WORK REQUIRED:
Find how many lines of the records hold the string "none" and reply with only that total.

Object tracking records:
════════════════════
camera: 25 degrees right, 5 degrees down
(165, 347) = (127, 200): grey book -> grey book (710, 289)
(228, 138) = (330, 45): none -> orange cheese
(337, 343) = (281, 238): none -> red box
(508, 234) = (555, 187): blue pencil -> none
════════════════════
ANSWER AREA:
3